:: Source information ::
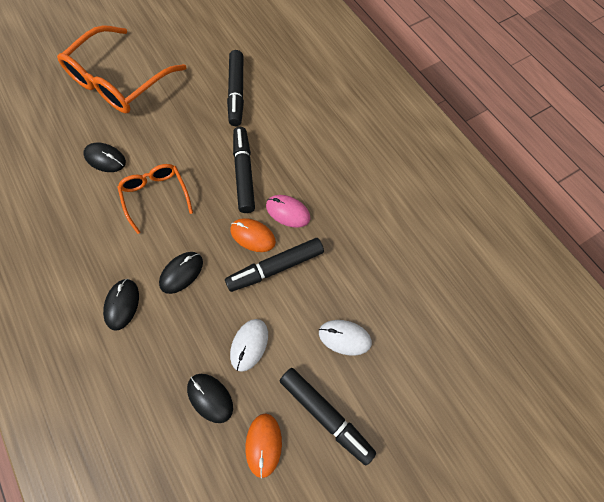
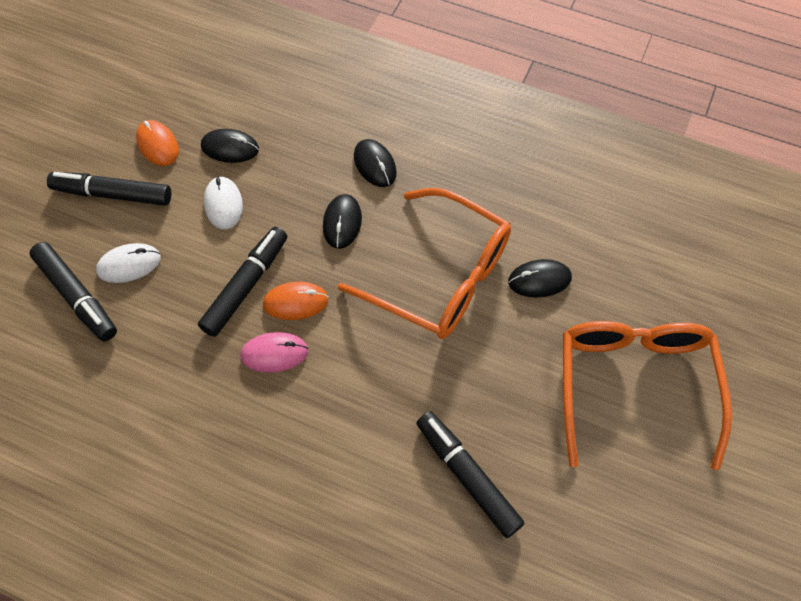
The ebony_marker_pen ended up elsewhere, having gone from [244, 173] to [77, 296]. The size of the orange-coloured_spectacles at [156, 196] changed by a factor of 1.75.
:::
:: Source information ::
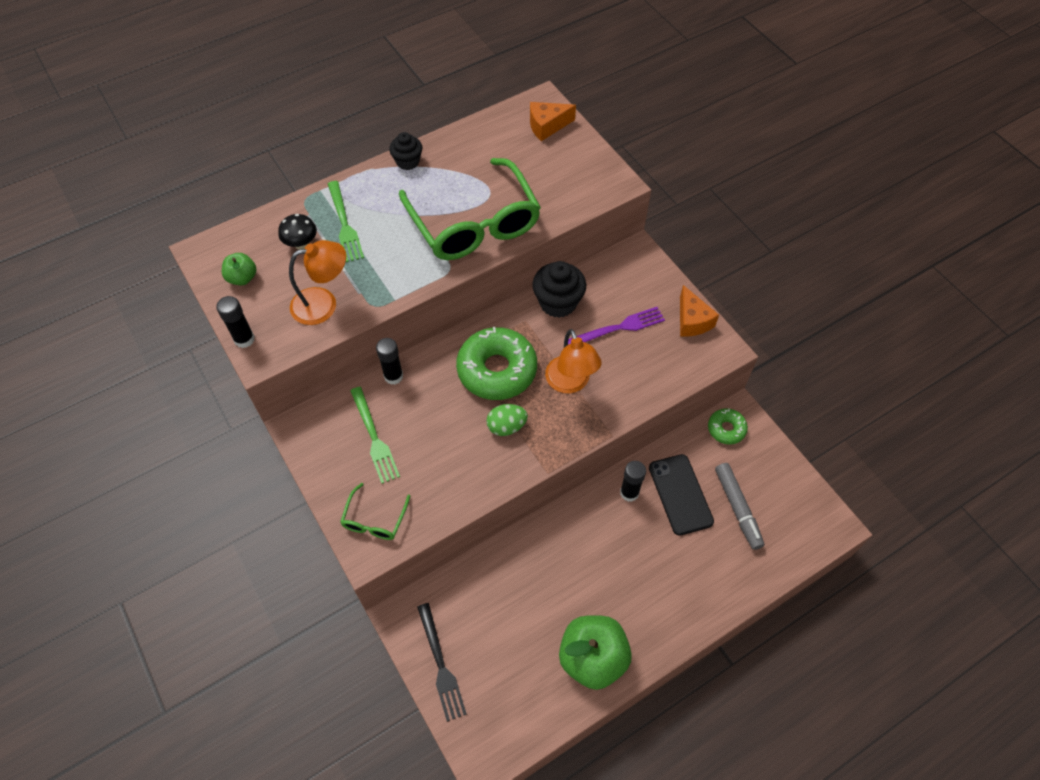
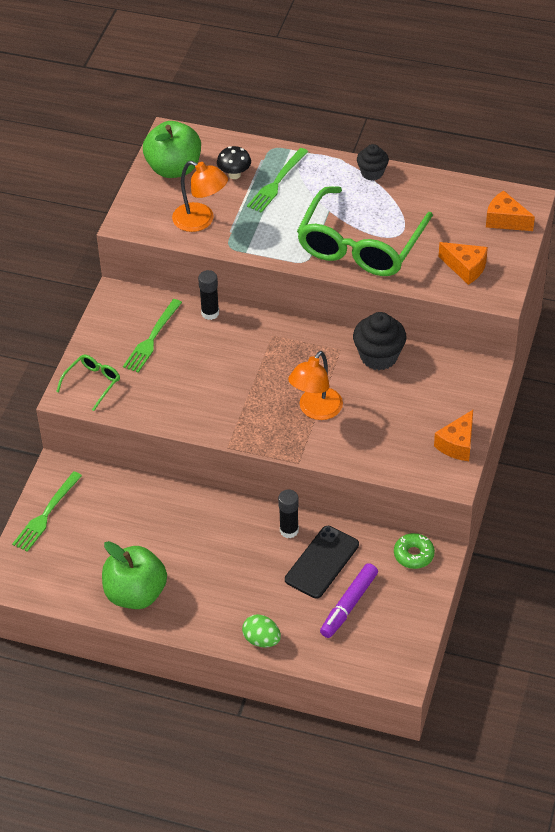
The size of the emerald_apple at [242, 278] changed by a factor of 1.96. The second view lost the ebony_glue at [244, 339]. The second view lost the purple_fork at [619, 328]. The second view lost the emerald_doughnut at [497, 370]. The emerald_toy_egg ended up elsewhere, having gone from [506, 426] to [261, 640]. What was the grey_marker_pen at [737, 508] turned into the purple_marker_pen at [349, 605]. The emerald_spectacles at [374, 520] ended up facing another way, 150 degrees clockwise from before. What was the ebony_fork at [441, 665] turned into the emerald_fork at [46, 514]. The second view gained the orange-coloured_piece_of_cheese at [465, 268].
:::
:: Source information ::
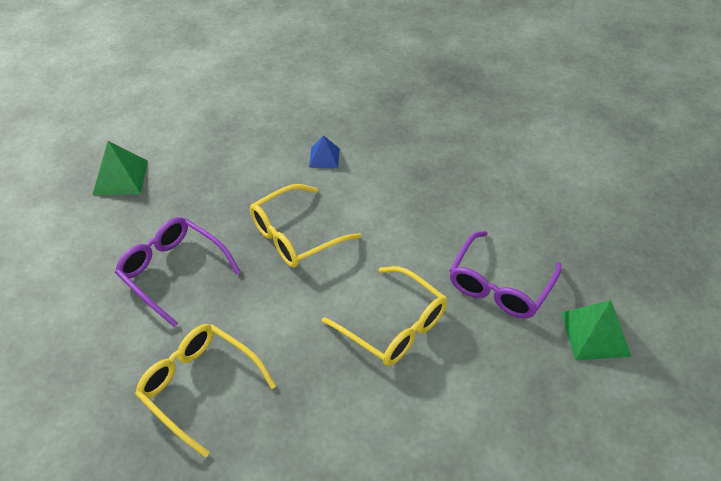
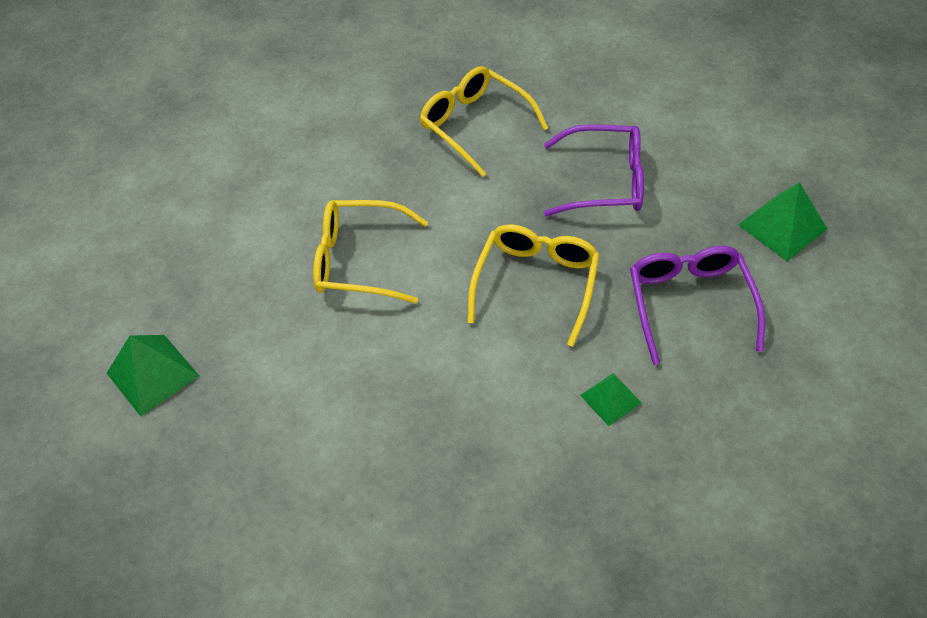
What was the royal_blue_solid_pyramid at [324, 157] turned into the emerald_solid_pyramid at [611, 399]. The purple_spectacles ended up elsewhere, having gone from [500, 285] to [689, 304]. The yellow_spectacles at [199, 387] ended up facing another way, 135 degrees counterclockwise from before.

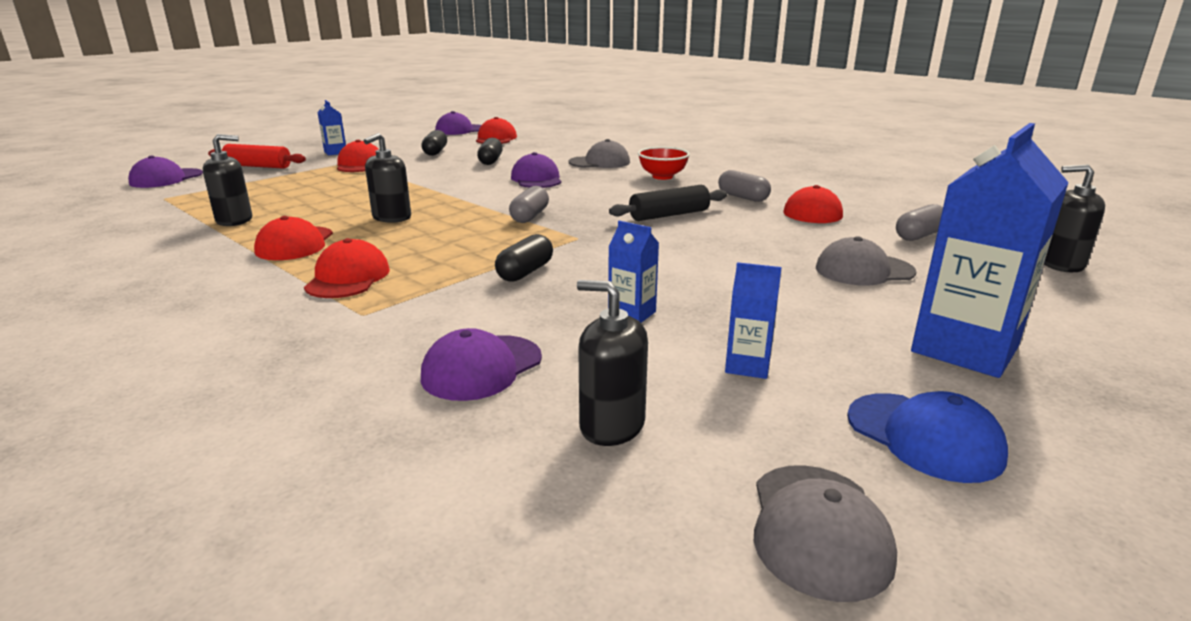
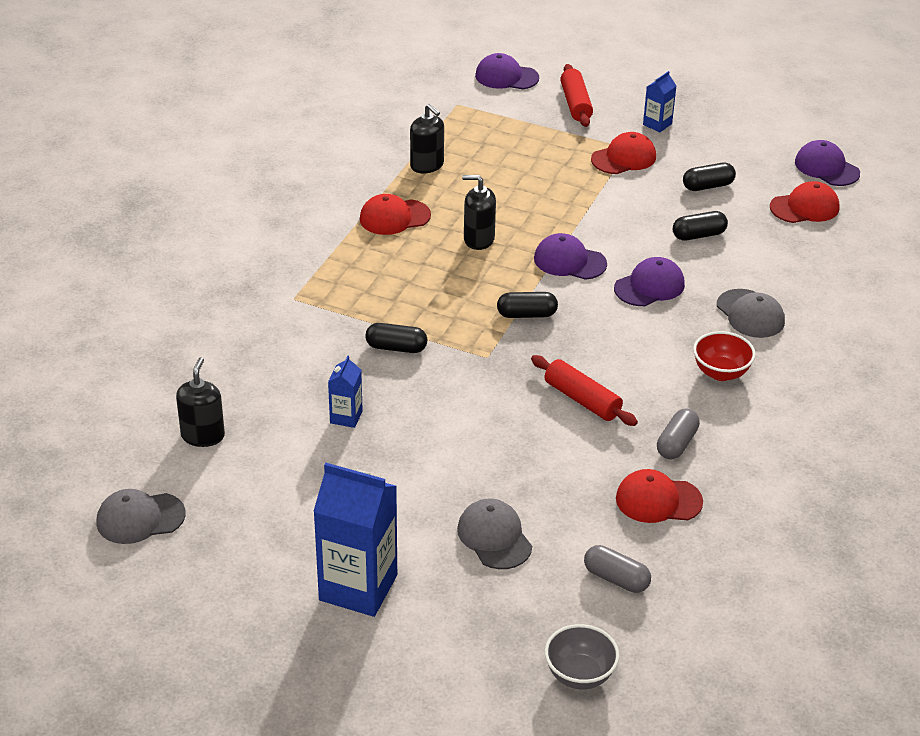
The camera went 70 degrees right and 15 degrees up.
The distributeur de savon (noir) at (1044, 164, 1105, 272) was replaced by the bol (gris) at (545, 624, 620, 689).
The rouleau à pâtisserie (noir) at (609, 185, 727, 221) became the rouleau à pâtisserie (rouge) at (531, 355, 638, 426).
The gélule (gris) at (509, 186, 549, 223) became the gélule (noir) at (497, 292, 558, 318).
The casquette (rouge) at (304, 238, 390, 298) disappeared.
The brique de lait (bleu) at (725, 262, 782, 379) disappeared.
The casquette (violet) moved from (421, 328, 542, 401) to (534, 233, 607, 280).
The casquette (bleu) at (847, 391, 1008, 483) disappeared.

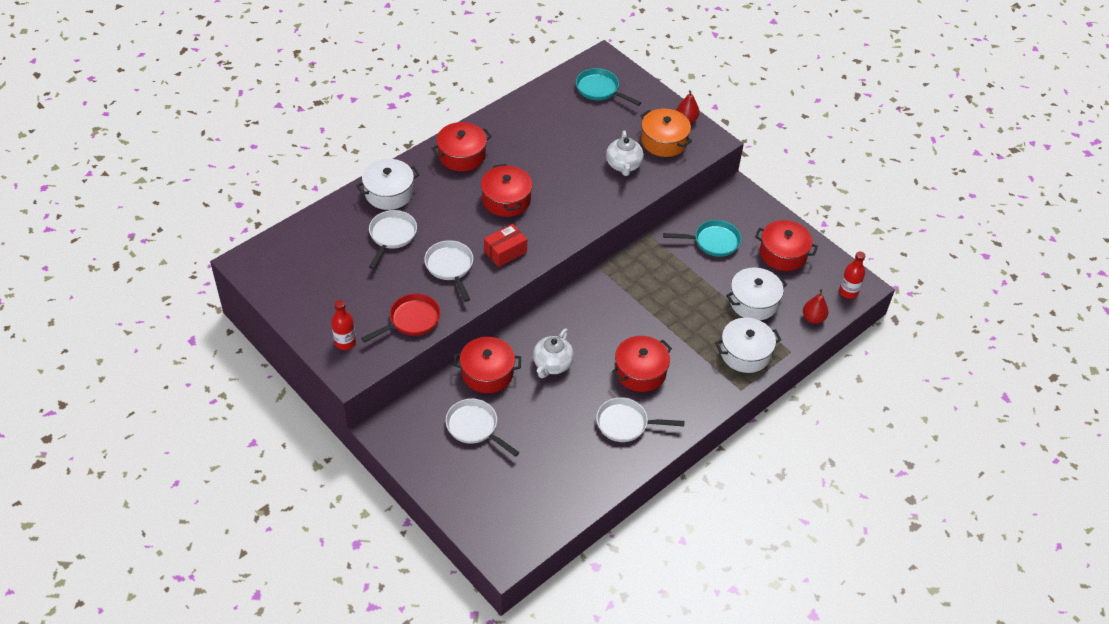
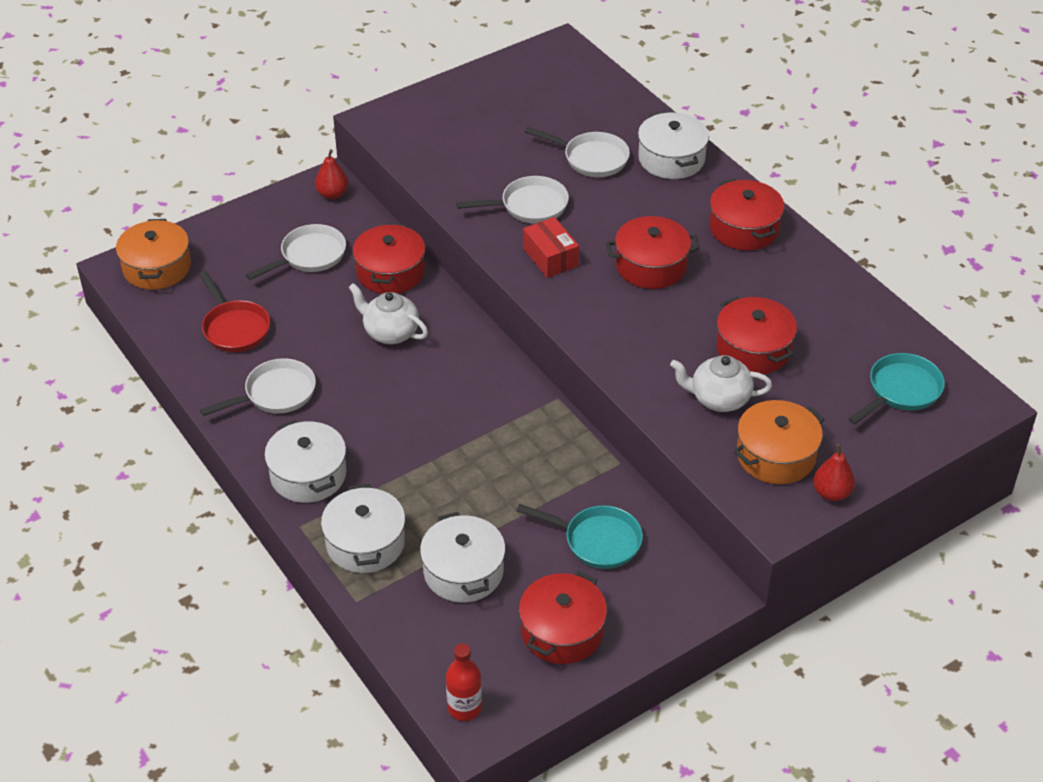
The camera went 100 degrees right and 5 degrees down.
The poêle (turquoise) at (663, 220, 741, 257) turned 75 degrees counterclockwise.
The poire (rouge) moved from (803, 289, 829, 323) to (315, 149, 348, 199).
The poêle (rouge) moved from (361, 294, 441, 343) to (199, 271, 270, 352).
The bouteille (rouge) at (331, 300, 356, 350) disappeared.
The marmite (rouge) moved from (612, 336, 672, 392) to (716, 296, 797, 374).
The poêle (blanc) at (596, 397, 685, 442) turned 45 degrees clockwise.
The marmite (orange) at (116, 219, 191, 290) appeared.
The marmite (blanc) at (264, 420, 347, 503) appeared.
:::
| Your objective |
All lines in the data above from the one with "The distributeur de" through the one with "The casquette (violet)" must be repeated exactly, and no others.

| Response to the task |
The distributeur de savon (noir) at (1044, 164, 1105, 272) was replaced by the bol (gris) at (545, 624, 620, 689).
The rouleau à pâtisserie (noir) at (609, 185, 727, 221) became the rouleau à pâtisserie (rouge) at (531, 355, 638, 426).
The gélule (gris) at (509, 186, 549, 223) became the gélule (noir) at (497, 292, 558, 318).
The casquette (rouge) at (304, 238, 390, 298) disappeared.
The brique de lait (bleu) at (725, 262, 782, 379) disappeared.
The casquette (violet) moved from (421, 328, 542, 401) to (534, 233, 607, 280).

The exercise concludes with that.